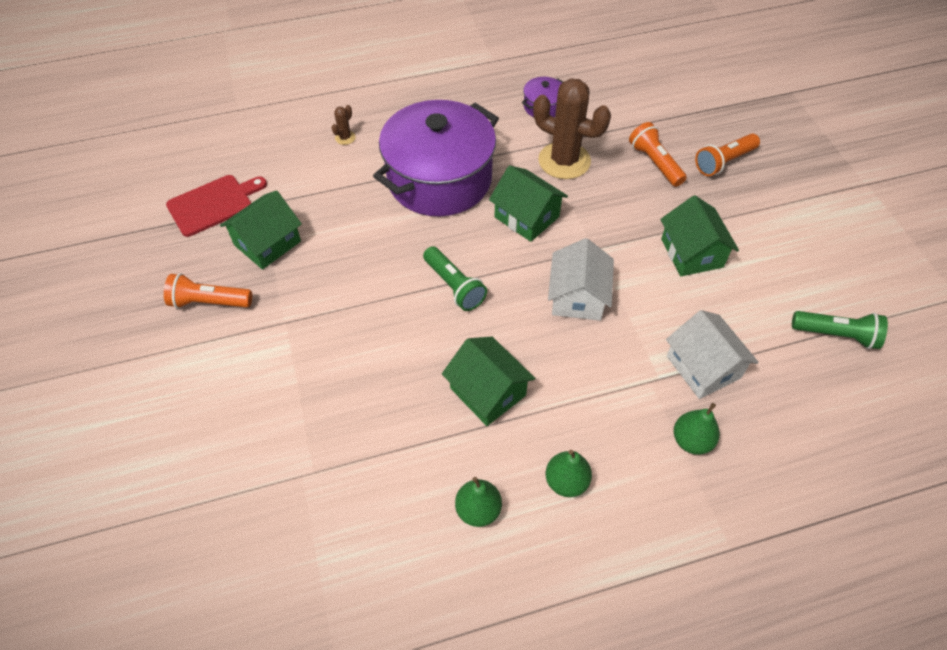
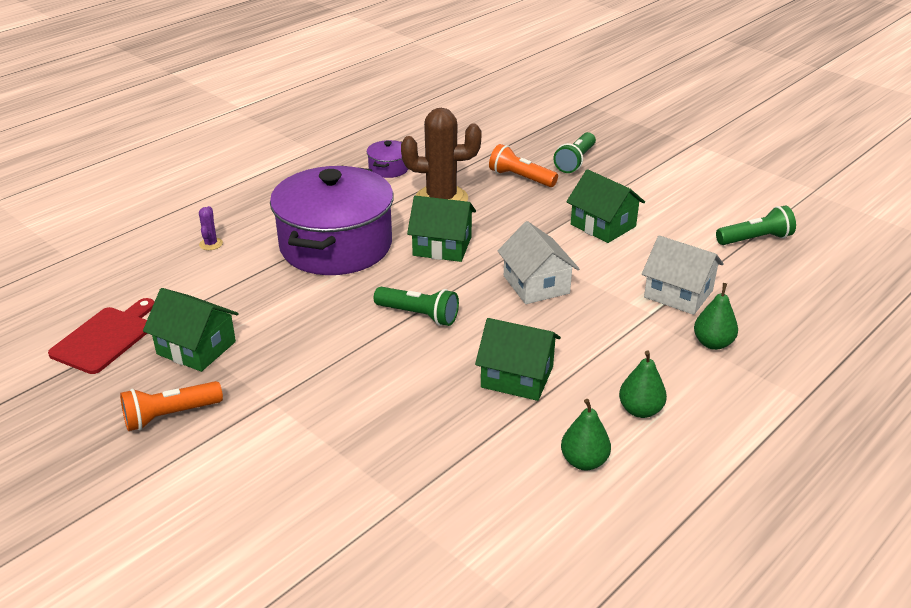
camera: 30 degrees left, 20 degrees down
green house [220,190,302,269] -> green house turned 75 degrees counterclockwise [143,288,239,372]
brown cactus [332,105,356,145] -> purple cactus [199,206,223,250]
orange flashlight [695,134,760,176] -> green flashlight [554,132,596,173]

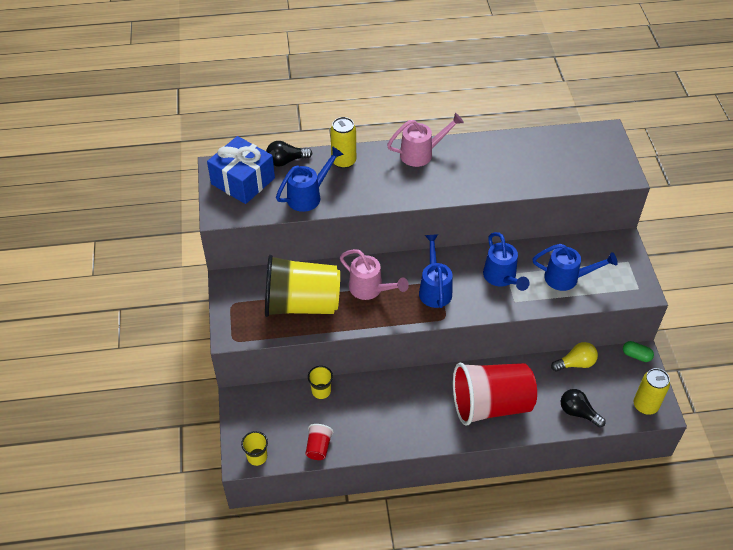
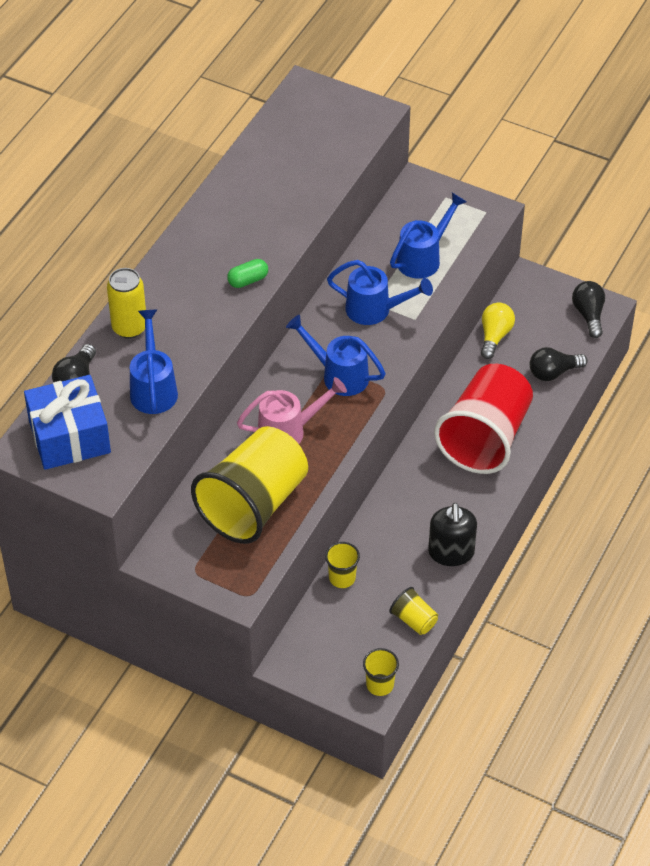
camera: 55 degrees left, 0 degrees up
red cup [306,424,334,460] -> yellow cup [389,587,438,635]
pink watering can [387,113,464,167] -> none
green capsule [623,341,654,362] -> green capsule moved to [227,259,268,288]
yellow can [634,368,670,415] -> black light bulb [572,281,605,338]
none -> black soap dispenser [428,503,477,566]

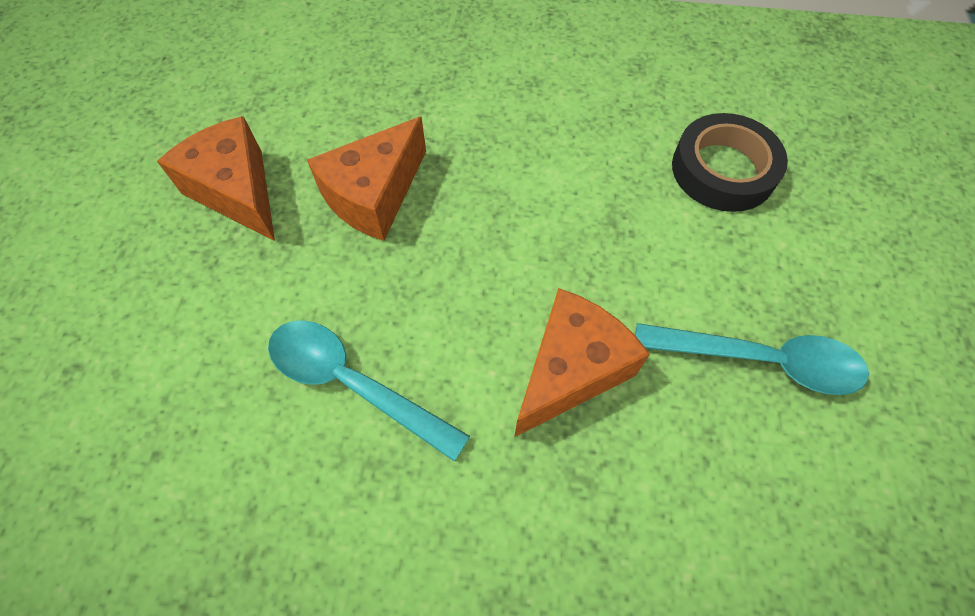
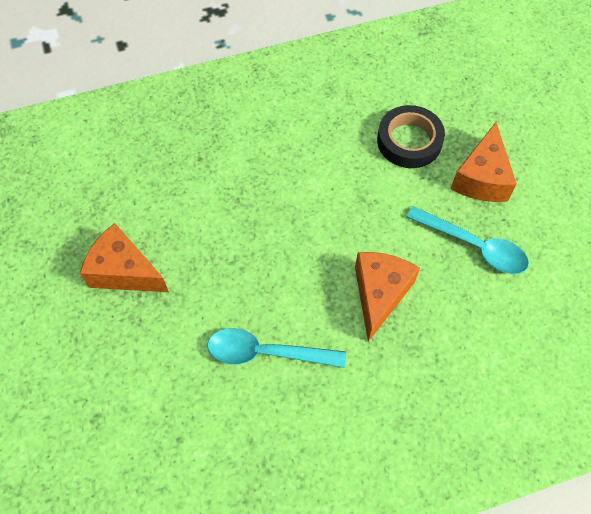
camera: 25 degrees left, 0 degrees up
orange cheese [307,117,426,241] -> orange cheese moved to [450,122,517,202]
turquoise spoon [635,323,869,395] -> turquoise spoon turned 45 degrees clockwise [406,206,529,274]

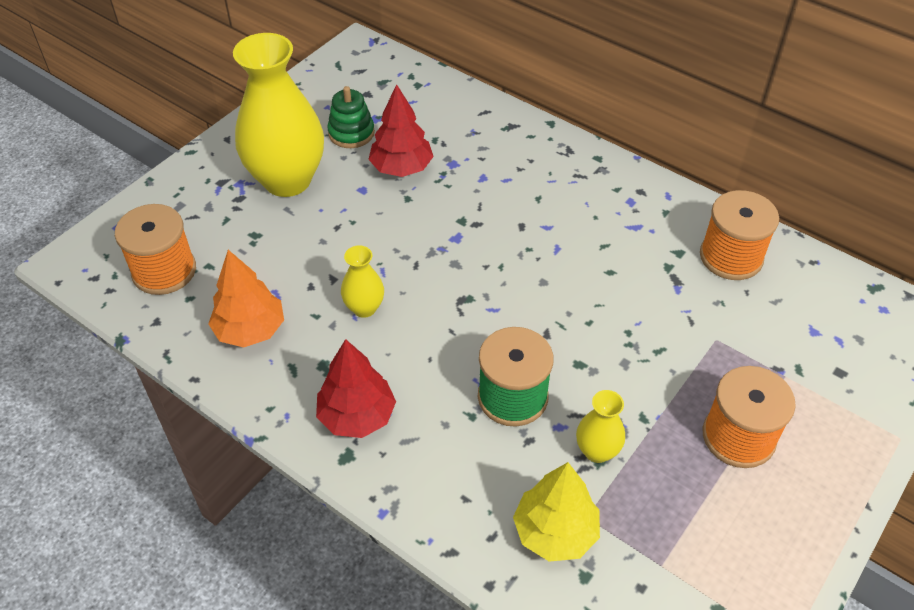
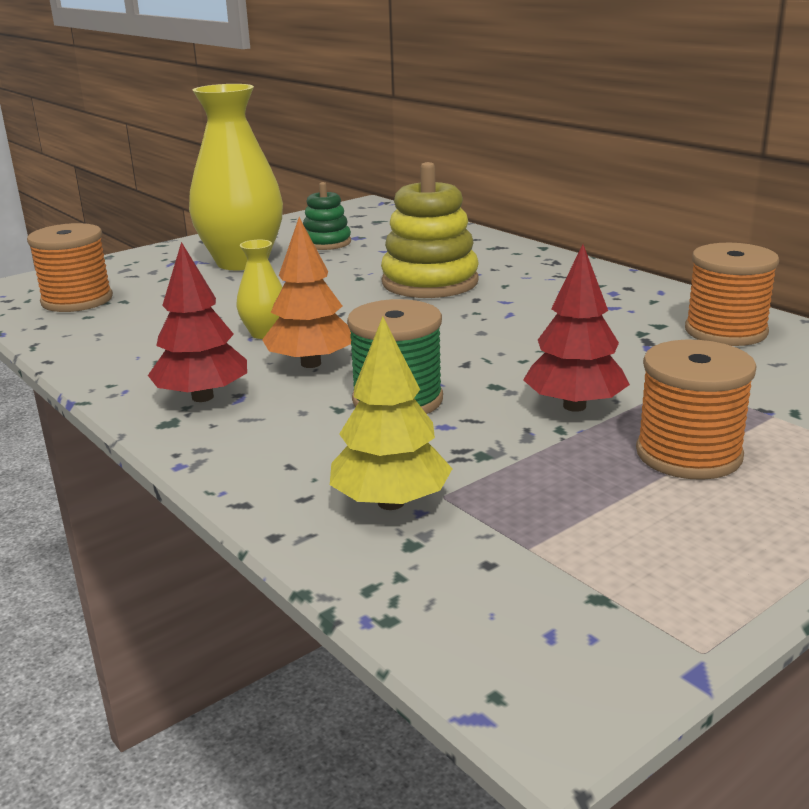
camera: 15 degrees right, 25 degrees down
orange tree [208,250,284,347] -> orange tree moved to [262,217,351,368]
red tree [368,84,434,177] -> red tree moved to [523,244,630,412]
yellow vase [576,390,625,463] -> none
none -> yellow stacking toy [381,162,479,298]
........
▶ **WHAT YOU SHOULD DO**
Return every entry word for word, leaving the pictures out.

▶ **FINISHED TASK**
camera: 30 degrees left, 20 degrees down
green house [220,190,302,269] -> green house turned 75 degrees counterclockwise [143,288,239,372]
brown cactus [332,105,356,145] -> purple cactus [199,206,223,250]
orange flashlight [695,134,760,176] -> green flashlight [554,132,596,173]

camera: 55 degrees left, 0 degrees up
red cup [306,424,334,460] -> yellow cup [389,587,438,635]
pink watering can [387,113,464,167] -> none
green capsule [623,341,654,362] -> green capsule moved to [227,259,268,288]
yellow can [634,368,670,415] -> black light bulb [572,281,605,338]
none -> black soap dispenser [428,503,477,566]

camera: 25 degrees left, 0 degrees up
orange cheese [307,117,426,241] -> orange cheese moved to [450,122,517,202]
turquoise spoon [635,323,869,395] -> turquoise spoon turned 45 degrees clockwise [406,206,529,274]

camera: 15 degrees right, 25 degrees down
orange tree [208,250,284,347] -> orange tree moved to [262,217,351,368]
red tree [368,84,434,177] -> red tree moved to [523,244,630,412]
yellow vase [576,390,625,463] -> none
none -> yellow stacking toy [381,162,479,298]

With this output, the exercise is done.